#### Data to use
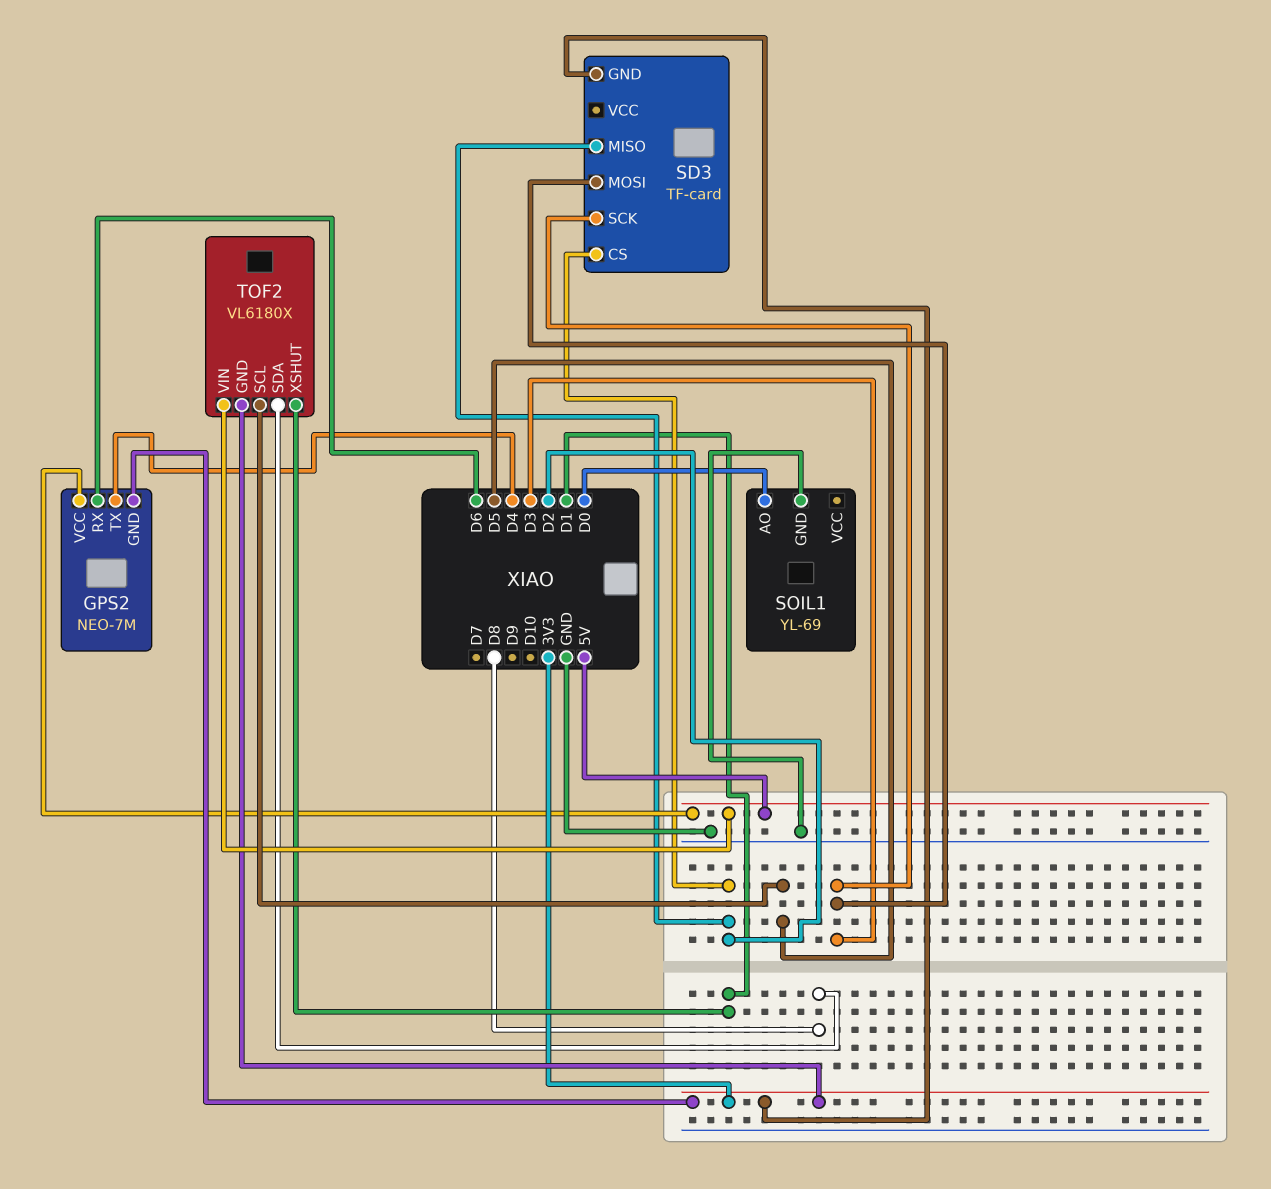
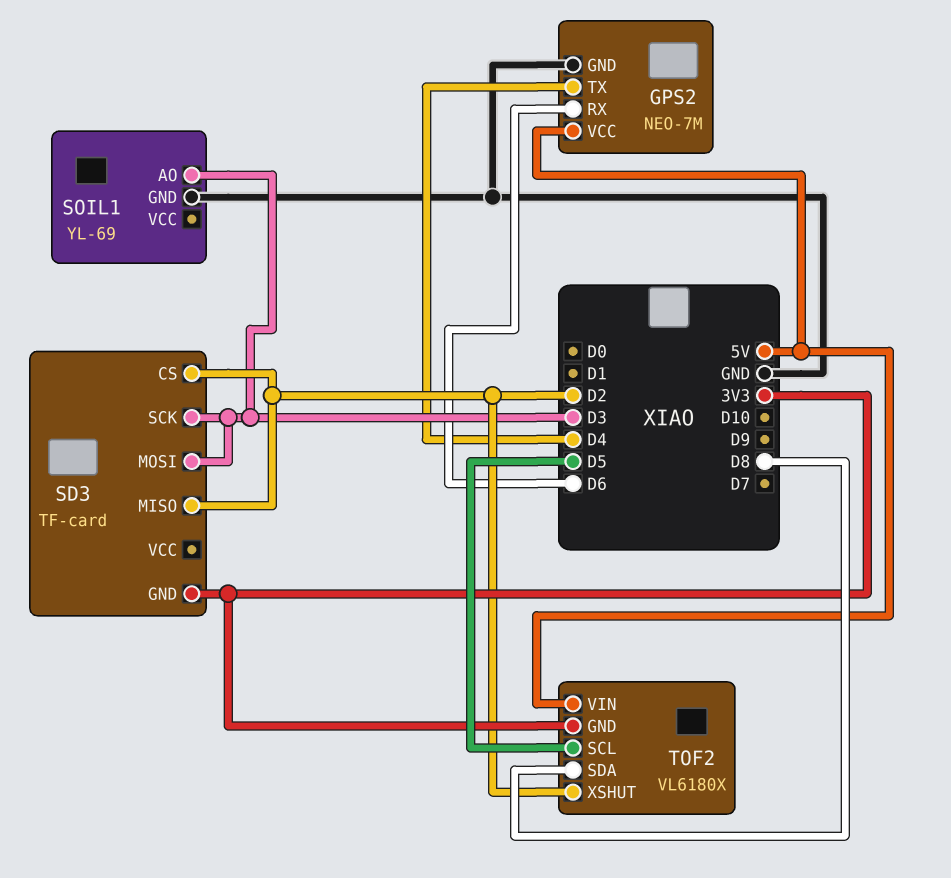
GPS2 pin GND: 3V3 -> GND
SOIL1 pin AO: D0 -> D3
TOF2 pin XSHUT: D1 -> D2

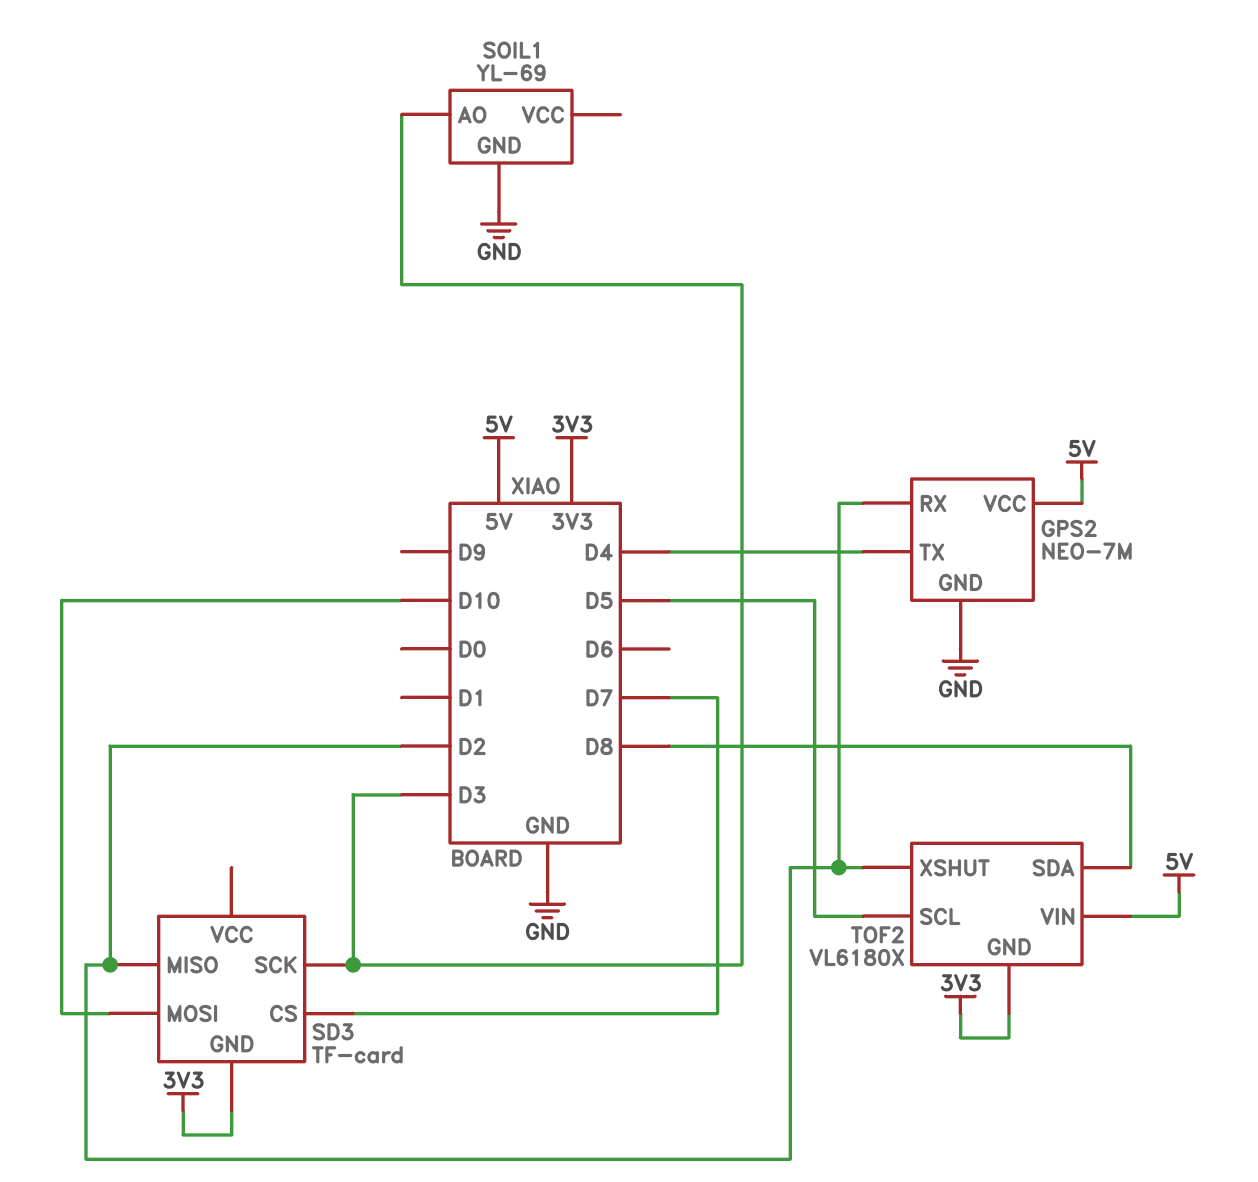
GPS2 pin RX: D6 -> D2
SD3 pin CS: D2 -> D7
SD3 pin MOSI: D3 -> D10

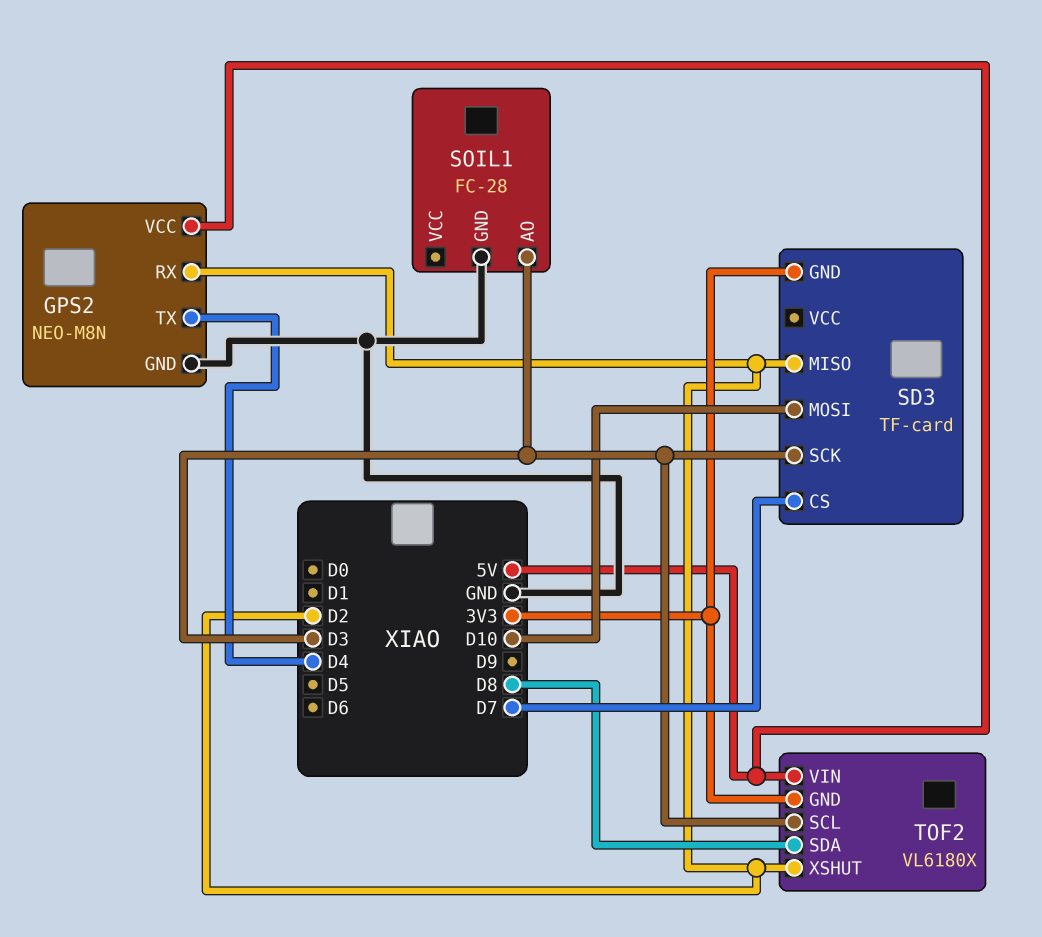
GPS2: NEO-7M -> NEO-M8N
SOIL1: YL-69 -> FC-28
TOF2 pin SCL: D5 -> D3

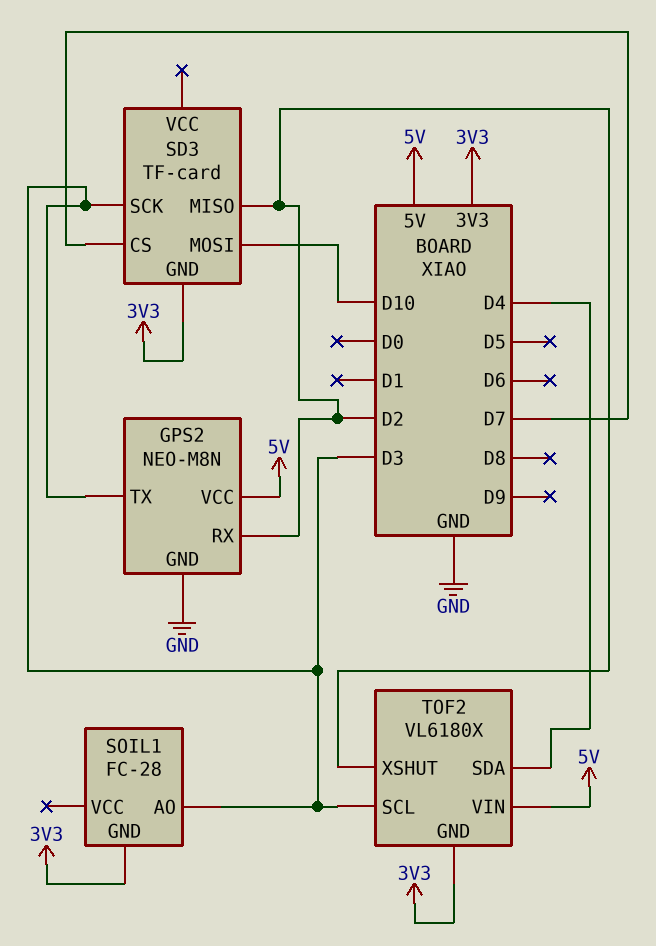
GPS2 pin TX: D4 -> D3
SOIL1 pin GND: GND -> 3V3
TOF2 pin SDA: D8 -> D4

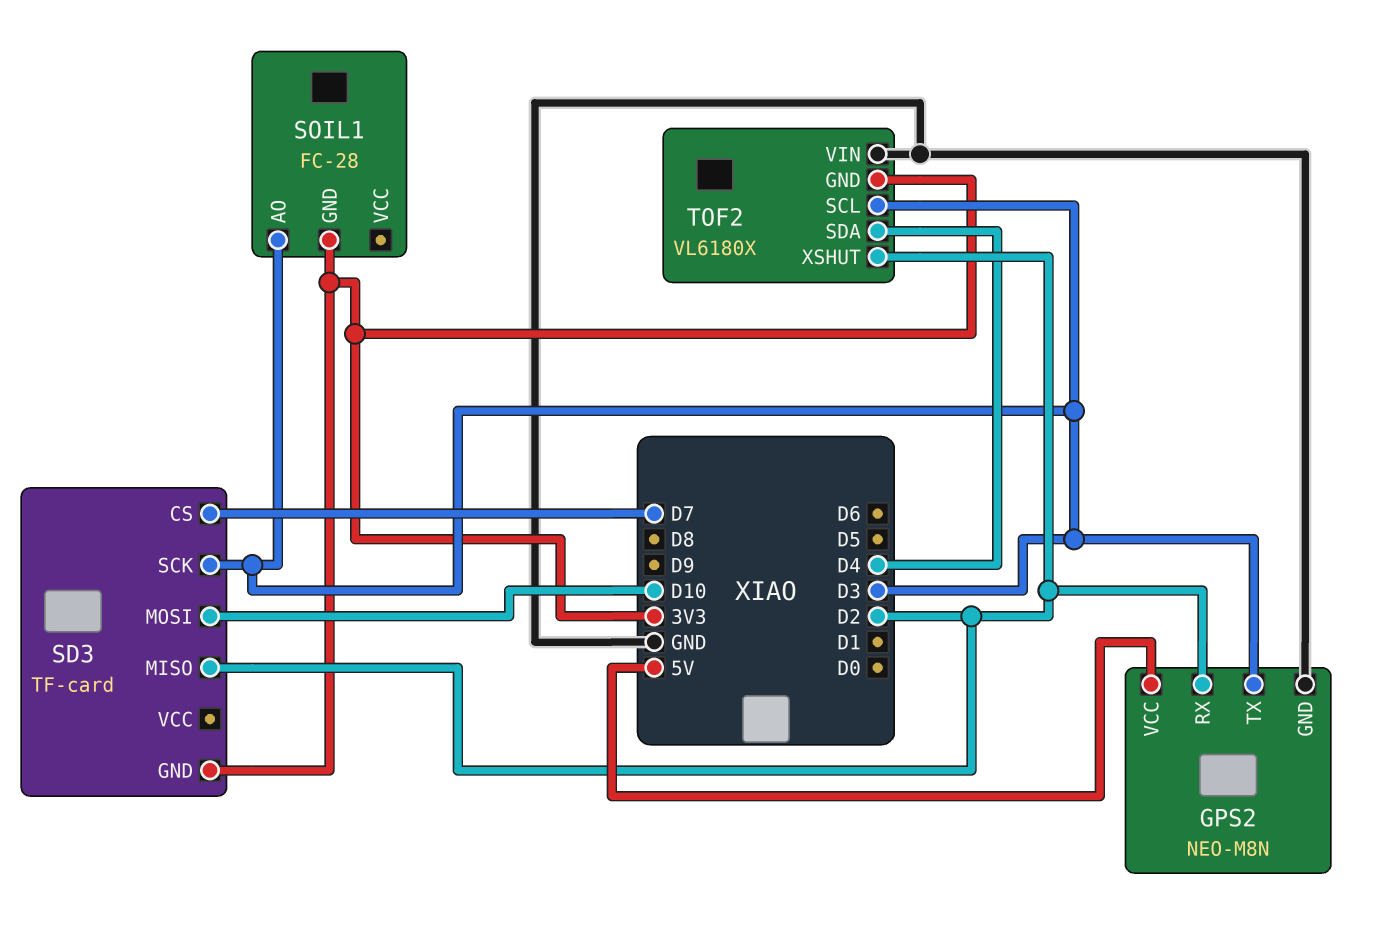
TOF2 pin VIN: 5V -> GND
########
• _Exercise brief_
Your answer should be a precise transcript of the entries, minus the pictures.

• _Solution for this exercise_
GPS2 pin GND: 3V3 -> GND
SOIL1 pin AO: D0 -> D3
TOF2 pin XSHUT: D1 -> D2

GPS2 pin RX: D6 -> D2
SD3 pin CS: D2 -> D7
SD3 pin MOSI: D3 -> D10

GPS2: NEO-7M -> NEO-M8N
SOIL1: YL-69 -> FC-28
TOF2 pin SCL: D5 -> D3

GPS2 pin TX: D4 -> D3
SOIL1 pin GND: GND -> 3V3
TOF2 pin SDA: D8 -> D4

TOF2 pin VIN: 5V -> GND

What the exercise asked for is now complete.